- _Problem to solve_: Without any of their pictures, return all of the records exactly.

- _Data extract_:
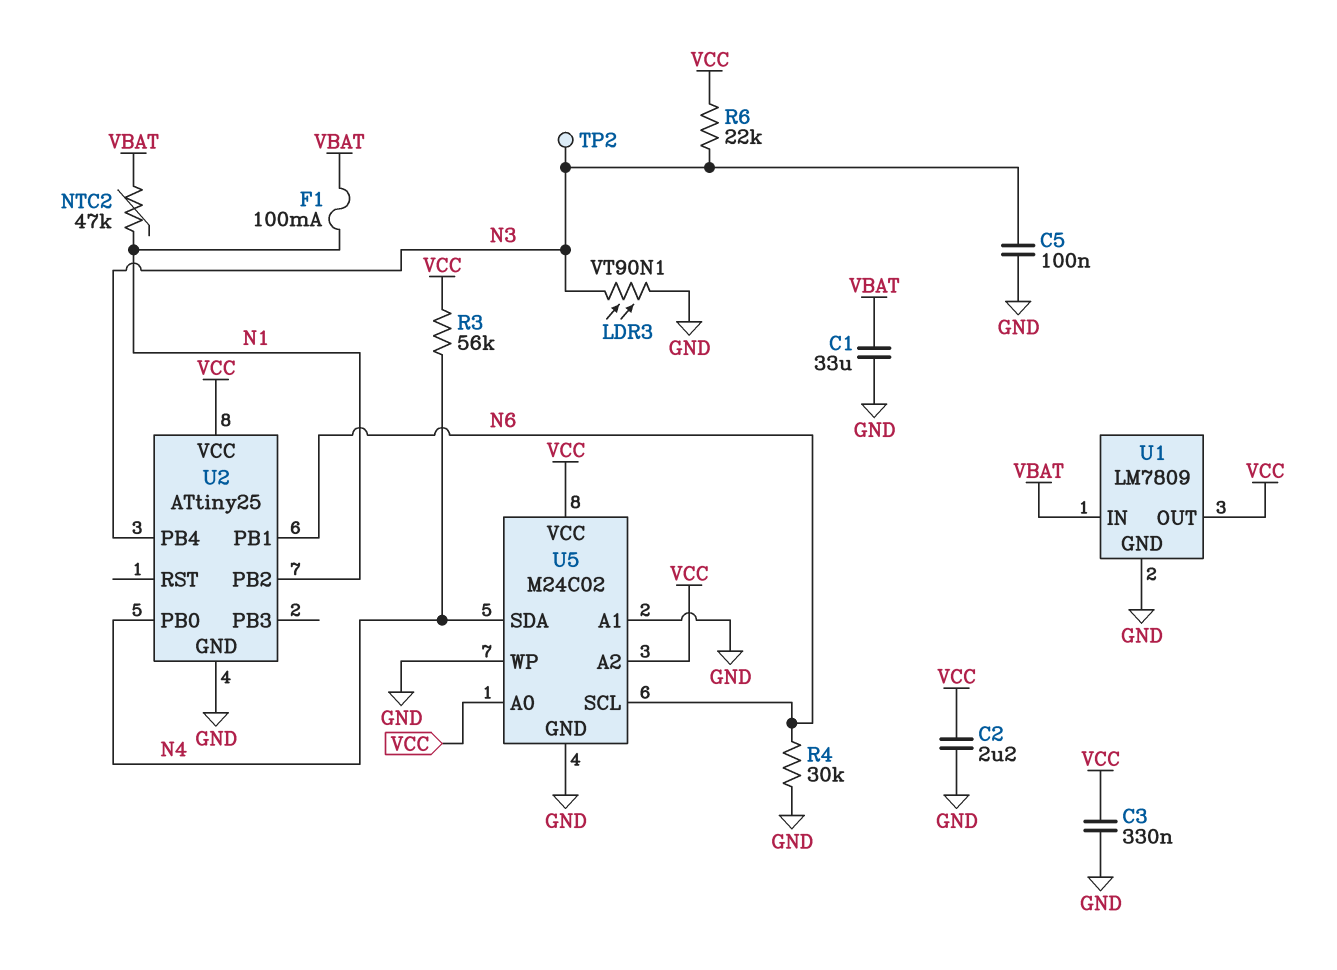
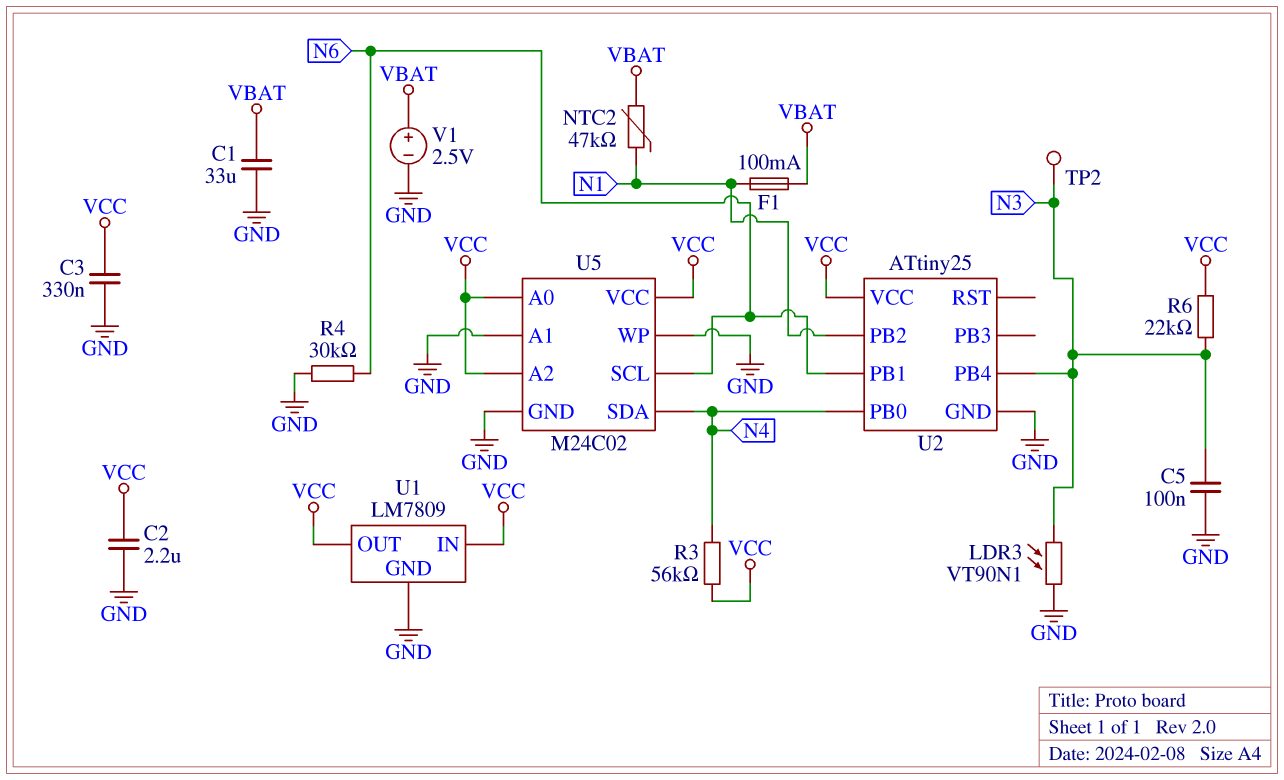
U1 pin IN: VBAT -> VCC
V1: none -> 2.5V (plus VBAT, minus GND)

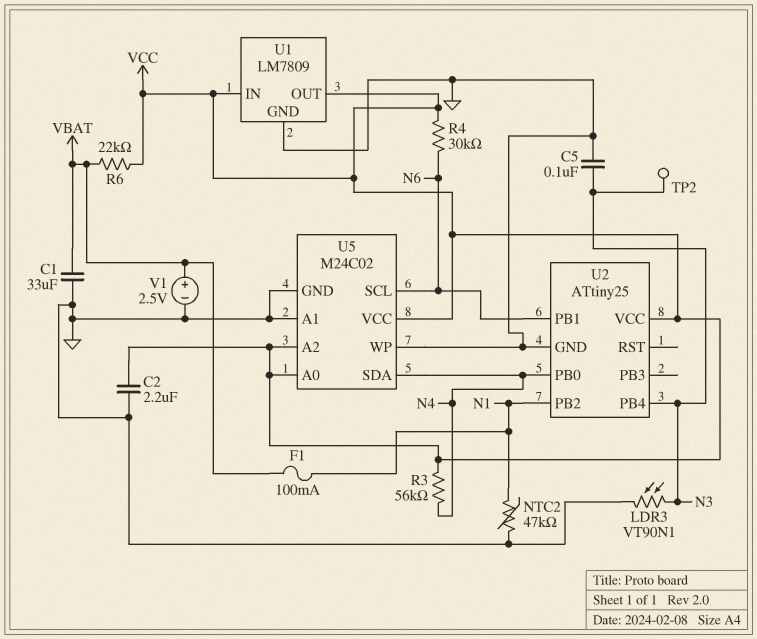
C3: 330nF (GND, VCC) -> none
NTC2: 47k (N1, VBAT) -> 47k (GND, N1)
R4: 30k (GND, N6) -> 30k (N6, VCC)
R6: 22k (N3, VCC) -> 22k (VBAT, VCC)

- _Exercise answer_:
U1 pin IN: VBAT -> VCC
V1: none -> 2.5V (plus VBAT, minus GND)

C3: 330nF (GND, VCC) -> none
NTC2: 47k (N1, VBAT) -> 47k (GND, N1)
R4: 30k (GND, N6) -> 30k (N6, VCC)
R6: 22k (N3, VCC) -> 22k (VBAT, VCC)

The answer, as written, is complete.